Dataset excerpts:
*** Begin section ***

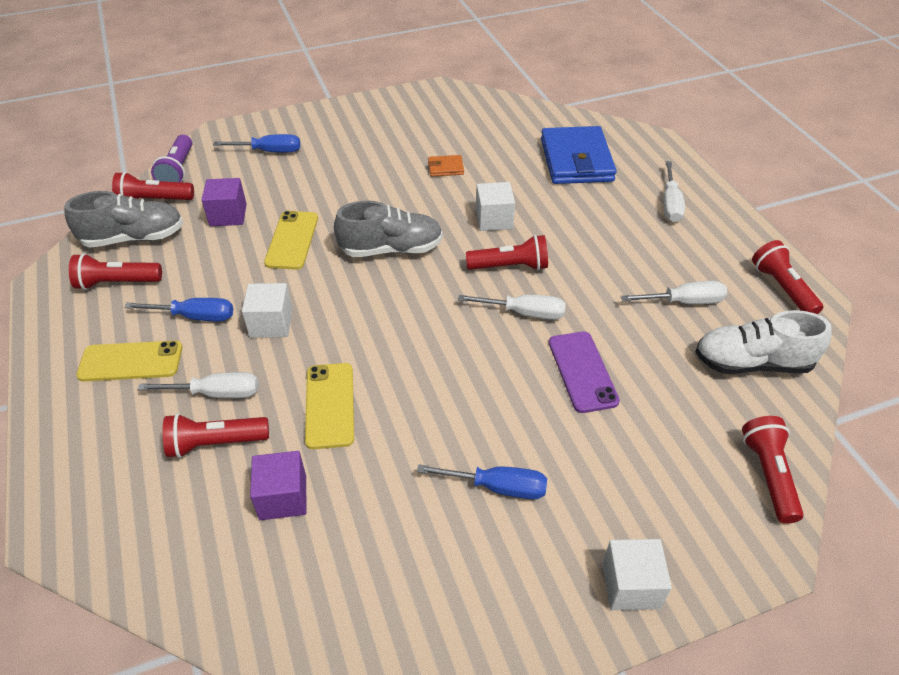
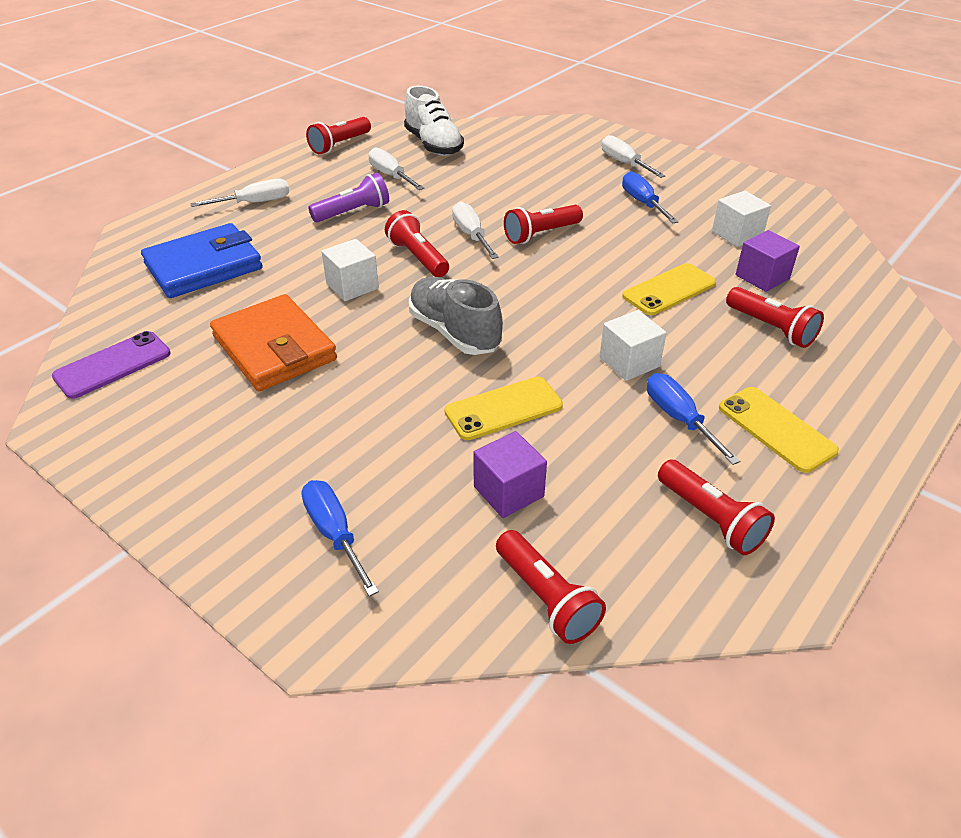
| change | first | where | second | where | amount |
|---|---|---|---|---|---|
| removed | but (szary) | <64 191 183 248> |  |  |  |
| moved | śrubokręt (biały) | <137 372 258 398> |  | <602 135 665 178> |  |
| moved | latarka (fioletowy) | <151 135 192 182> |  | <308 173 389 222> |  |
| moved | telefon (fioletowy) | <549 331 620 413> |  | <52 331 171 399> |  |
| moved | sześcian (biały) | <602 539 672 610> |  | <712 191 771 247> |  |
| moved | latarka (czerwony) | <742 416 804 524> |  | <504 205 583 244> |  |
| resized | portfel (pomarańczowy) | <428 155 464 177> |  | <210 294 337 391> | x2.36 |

*** End section ***

__What is needed__. Nothing but the lines from the one with "removed | but" through the end of the data above should be repeated, each exactly as it stands.

__Written answer__.
| removed | but (szary) | <64 191 183 248> |  |  |  |
| moved | śrubokręt (biały) | <137 372 258 398> |  | <602 135 665 178> |  |
| moved | latarka (fioletowy) | <151 135 192 182> |  | <308 173 389 222> |  |
| moved | telefon (fioletowy) | <549 331 620 413> |  | <52 331 171 399> |  |
| moved | sześcian (biały) | <602 539 672 610> |  | <712 191 771 247> |  |
| moved | latarka (czerwony) | <742 416 804 524> |  | <504 205 583 244> |  |
| resized | portfel (pomarańczowy) | <428 155 464 177> |  | <210 294 337 391> | x2.36 |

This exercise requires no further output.